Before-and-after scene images
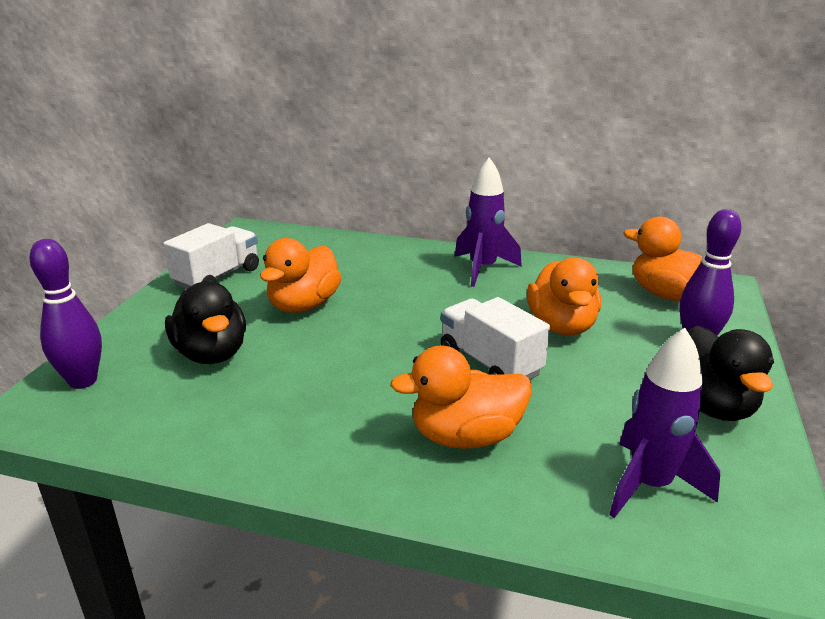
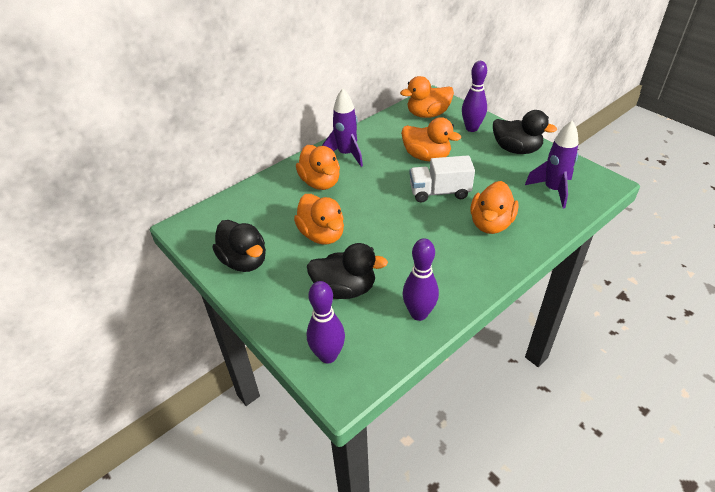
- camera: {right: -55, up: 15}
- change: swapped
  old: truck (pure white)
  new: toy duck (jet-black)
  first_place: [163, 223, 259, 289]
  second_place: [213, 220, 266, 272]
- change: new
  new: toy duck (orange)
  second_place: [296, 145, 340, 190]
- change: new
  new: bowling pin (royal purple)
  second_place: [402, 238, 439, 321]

▸ **EXERCISE INSTRUCTIONS**:
Wherever "duck" appears in a line of the entries, copy that line.

▸ **ANSWER SECTION**:
  new: toy duck (jet-black)
  new: toy duck (orange)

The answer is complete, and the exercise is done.